▶ EXERCISE DESCRIPTION:
Once the images are removed, set down everything else in the listing below exactly.

▶ DATA EXTRACT:
-- Opening Marker --

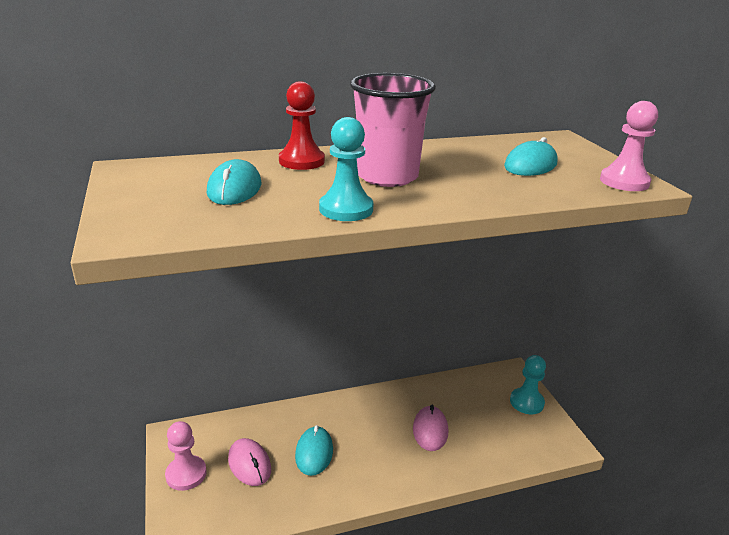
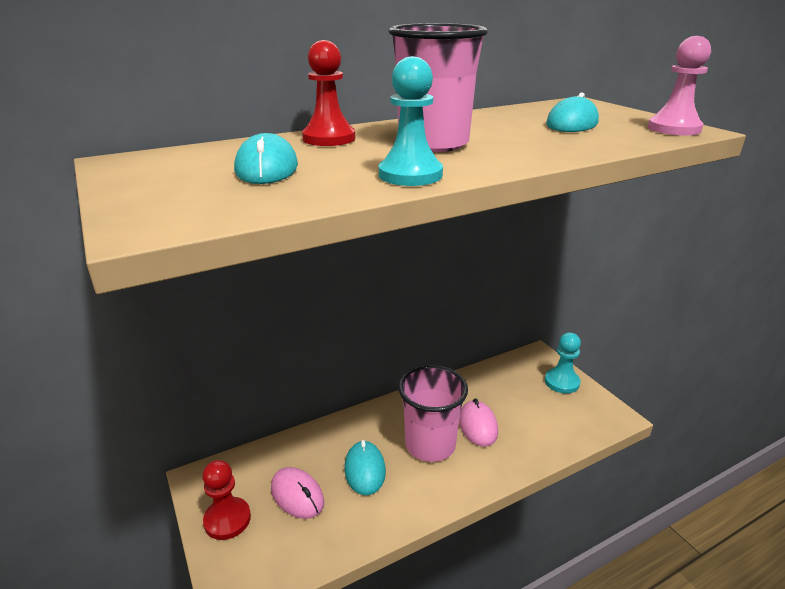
camera: 10 degrees left, 0 degrees up
pink pawn [165,421,207,491] -> red pawn [202,460,251,540]
none -> pink cup [398,365,468,462]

-- Closing Marker --

▶ WRITTEN ANSWER:
camera: 10 degrees left, 0 degrees up
pink pawn [165,421,207,491] -> red pawn [202,460,251,540]
none -> pink cup [398,365,468,462]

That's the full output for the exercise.